What the task asks:
Can the data below be echoed back word for word?

Data rows:
########

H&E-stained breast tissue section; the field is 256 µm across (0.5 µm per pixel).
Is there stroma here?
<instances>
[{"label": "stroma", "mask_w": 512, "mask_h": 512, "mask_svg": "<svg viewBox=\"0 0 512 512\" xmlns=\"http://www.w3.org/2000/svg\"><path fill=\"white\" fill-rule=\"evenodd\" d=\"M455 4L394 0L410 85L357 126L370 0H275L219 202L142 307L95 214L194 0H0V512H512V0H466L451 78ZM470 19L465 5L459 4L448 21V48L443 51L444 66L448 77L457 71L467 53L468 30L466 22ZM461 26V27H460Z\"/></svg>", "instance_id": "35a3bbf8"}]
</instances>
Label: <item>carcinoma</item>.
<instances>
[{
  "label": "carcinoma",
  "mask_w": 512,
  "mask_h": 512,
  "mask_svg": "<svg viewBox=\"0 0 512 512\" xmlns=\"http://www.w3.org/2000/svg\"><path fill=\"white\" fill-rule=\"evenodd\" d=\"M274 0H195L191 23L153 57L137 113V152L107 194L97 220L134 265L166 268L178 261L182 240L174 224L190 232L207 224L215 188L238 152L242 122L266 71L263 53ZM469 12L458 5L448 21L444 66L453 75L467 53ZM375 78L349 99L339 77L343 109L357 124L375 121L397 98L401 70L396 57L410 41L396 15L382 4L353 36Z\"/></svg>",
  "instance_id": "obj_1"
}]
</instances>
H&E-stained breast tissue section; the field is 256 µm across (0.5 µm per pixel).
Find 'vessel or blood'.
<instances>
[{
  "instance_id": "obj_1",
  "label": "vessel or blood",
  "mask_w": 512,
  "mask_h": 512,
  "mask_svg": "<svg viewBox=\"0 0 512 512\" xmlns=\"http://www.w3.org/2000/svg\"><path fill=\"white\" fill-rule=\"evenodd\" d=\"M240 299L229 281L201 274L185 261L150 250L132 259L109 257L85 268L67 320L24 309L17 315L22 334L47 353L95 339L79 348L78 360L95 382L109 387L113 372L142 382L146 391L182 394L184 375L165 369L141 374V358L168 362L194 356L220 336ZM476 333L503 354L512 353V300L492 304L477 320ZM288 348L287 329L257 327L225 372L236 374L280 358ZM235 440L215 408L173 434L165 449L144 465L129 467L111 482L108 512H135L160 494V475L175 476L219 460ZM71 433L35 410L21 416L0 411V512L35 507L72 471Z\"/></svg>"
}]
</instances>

########

Complete output:
H&E-stained breast tissue section; the field is 256 µm across (0.5 µm per pixel).
Is there stroma here?
<instances>
[{"label": "stroma", "mask_w": 512, "mask_h": 512, "mask_svg": "<svg viewBox=\"0 0 512 512\" xmlns=\"http://www.w3.org/2000/svg\"><path fill=\"white\" fill-rule=\"evenodd\" d=\"M455 4L394 0L410 85L357 126L370 0H275L219 202L142 307L95 214L194 0H0V512H512V0H466L451 78ZM470 19L465 5L459 4L448 21V48L443 51L444 66L448 77L457 71L467 53L468 30L466 22ZM461 26V27H460Z\"/></svg>", "instance_id": "35a3bbf8"}]
</instances>
Label: <item>carcinoma</item>.
<instances>
[{
  "label": "carcinoma",
  "mask_w": 512,
  "mask_h": 512,
  "mask_svg": "<svg viewBox=\"0 0 512 512\" xmlns=\"http://www.w3.org/2000/svg\"><path fill=\"white\" fill-rule=\"evenodd\" d=\"M274 0H195L191 23L153 57L137 113V152L107 194L97 220L134 265L166 268L178 261L182 240L174 224L190 232L207 224L215 188L238 152L242 122L266 71L263 53ZM469 12L458 5L448 21L444 66L453 75L467 53ZM375 78L349 99L339 77L343 109L357 124L375 121L397 98L401 70L396 57L410 41L396 15L382 4L353 36Z\"/></svg>",
  "instance_id": "obj_1"
}]
</instances>
H&E-stained breast tissue section; the field is 256 µm across (0.5 µm per pixel).
Find 'vessel or blood'.
<instances>
[{
  "instance_id": "obj_1",
  "label": "vessel or blood",
  "mask_w": 512,
  "mask_h": 512,
  "mask_svg": "<svg viewBox=\"0 0 512 512\" xmlns=\"http://www.w3.org/2000/svg\"><path fill=\"white\" fill-rule=\"evenodd\" d=\"M240 299L229 281L201 274L185 261L150 250L132 259L109 257L85 268L67 320L24 309L17 315L22 334L47 353L95 339L79 348L78 360L95 382L109 387L113 372L142 382L146 391L182 394L184 375L165 369L141 374V358L168 362L194 356L220 336ZM476 333L503 354L512 353V300L492 304L477 320ZM288 348L287 329L257 327L225 372L236 374L280 358ZM235 440L215 408L173 434L165 449L144 465L129 467L111 482L108 512H135L160 494V475L175 476L219 460ZM71 433L35 410L21 416L0 411V512L35 507L72 471Z\"/></svg>"
}]
</instances>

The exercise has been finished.